━━ Materials provided ━━
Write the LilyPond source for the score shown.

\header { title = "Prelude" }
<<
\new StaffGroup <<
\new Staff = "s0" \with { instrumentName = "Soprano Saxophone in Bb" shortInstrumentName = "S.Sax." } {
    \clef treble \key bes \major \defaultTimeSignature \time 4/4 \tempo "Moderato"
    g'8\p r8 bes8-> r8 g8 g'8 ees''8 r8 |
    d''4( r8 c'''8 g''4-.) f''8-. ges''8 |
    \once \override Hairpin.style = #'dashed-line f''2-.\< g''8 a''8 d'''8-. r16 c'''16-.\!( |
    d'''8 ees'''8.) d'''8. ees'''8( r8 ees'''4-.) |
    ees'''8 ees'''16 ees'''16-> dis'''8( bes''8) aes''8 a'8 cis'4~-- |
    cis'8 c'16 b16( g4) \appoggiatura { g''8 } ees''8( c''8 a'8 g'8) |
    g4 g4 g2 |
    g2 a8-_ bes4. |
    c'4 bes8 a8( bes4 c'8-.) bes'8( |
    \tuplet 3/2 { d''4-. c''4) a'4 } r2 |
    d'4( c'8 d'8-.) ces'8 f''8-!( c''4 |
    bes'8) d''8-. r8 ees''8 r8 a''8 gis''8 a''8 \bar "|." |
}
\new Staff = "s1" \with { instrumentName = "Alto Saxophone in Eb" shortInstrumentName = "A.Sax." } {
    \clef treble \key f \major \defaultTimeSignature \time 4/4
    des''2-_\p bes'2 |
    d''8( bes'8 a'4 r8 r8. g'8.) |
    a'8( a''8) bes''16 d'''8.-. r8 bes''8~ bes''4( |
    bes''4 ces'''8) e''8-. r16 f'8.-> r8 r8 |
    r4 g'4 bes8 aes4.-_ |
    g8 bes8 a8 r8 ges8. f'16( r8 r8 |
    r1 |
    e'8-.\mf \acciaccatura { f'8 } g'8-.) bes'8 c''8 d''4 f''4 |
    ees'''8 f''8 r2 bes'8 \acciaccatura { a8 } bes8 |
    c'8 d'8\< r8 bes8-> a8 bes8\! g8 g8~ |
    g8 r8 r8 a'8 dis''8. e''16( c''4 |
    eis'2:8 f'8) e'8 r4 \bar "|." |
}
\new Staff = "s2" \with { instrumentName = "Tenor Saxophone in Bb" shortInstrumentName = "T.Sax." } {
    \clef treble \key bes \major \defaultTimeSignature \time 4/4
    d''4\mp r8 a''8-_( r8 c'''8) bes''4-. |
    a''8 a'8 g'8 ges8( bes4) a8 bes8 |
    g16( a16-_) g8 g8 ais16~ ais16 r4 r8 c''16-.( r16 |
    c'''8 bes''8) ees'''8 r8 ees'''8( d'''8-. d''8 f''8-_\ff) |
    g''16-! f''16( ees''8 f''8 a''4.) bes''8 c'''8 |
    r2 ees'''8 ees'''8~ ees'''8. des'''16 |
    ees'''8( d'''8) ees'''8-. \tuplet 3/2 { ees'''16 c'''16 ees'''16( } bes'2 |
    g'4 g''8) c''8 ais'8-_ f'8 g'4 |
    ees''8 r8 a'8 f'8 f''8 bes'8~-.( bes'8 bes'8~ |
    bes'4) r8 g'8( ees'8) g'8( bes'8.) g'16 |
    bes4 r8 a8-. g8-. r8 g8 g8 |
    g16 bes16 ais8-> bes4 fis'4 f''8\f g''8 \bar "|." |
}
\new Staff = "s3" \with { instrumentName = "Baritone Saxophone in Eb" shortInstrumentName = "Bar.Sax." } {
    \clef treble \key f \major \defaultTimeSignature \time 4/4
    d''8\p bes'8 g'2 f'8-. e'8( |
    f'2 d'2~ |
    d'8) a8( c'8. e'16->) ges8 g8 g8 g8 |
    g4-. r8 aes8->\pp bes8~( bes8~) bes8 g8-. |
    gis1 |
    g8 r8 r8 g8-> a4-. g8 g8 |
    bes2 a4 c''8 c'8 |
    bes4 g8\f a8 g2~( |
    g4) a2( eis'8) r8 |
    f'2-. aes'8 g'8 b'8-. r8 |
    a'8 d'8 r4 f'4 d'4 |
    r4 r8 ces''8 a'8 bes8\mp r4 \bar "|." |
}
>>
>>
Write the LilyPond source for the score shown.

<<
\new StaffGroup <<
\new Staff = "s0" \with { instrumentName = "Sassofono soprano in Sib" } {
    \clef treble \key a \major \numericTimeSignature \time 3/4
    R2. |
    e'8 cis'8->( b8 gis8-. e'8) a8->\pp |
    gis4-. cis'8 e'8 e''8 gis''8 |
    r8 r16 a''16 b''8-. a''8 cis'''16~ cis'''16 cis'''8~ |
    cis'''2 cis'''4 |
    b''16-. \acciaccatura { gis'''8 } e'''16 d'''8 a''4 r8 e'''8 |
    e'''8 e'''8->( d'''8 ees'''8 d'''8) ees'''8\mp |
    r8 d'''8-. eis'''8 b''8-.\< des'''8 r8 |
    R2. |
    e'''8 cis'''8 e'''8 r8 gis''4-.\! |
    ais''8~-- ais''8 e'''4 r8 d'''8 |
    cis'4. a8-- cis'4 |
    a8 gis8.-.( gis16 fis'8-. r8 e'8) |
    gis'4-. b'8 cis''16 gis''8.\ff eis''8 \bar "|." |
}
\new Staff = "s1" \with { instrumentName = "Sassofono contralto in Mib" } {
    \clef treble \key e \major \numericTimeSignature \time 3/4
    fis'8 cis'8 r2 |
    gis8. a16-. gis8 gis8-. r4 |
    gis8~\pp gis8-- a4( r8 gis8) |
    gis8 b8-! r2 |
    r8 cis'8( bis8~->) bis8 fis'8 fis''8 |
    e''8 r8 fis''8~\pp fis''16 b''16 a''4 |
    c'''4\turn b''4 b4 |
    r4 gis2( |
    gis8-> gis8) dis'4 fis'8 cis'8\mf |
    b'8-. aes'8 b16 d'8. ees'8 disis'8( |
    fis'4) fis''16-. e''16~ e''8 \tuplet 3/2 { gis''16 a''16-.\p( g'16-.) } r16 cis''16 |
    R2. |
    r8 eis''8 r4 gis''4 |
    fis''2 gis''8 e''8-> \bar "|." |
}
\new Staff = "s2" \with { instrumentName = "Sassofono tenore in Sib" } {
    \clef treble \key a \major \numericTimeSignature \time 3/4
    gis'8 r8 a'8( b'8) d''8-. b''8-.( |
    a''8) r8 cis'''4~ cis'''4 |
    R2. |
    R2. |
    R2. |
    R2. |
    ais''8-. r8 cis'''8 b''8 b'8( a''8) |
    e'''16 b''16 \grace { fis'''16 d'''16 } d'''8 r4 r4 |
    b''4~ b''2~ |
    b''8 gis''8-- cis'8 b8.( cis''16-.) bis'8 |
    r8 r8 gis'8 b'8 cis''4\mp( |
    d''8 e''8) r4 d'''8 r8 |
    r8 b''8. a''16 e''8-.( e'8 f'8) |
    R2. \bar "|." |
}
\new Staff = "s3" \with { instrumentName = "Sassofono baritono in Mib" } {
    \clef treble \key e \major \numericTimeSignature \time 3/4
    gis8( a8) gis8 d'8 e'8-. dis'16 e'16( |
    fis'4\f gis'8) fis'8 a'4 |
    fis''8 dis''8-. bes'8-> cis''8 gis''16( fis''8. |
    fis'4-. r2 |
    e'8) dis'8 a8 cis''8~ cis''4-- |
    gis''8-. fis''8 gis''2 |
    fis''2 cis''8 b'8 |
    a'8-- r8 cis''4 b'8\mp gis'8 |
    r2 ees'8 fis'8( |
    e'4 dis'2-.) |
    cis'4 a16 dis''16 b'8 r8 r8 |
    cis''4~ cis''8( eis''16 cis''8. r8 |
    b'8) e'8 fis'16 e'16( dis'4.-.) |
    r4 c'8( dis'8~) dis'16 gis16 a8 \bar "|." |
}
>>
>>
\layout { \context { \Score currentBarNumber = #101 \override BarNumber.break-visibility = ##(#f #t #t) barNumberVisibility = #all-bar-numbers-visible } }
━━━
* What you will do
Locate every line in the rows above that contains the string "override", and copy each one.

* Task output
    \once \override Hairpin.style = #'dashed-line f''2-.\< g''8 a''8 d'''8-. r16 c'''16-.\!( |
\layout { \context { \Score currentBarNumber = #101 \override BarNumber.break-visibility = ##(#f #t #t) barNumberVisibility = #all-bar-numbers-visible } }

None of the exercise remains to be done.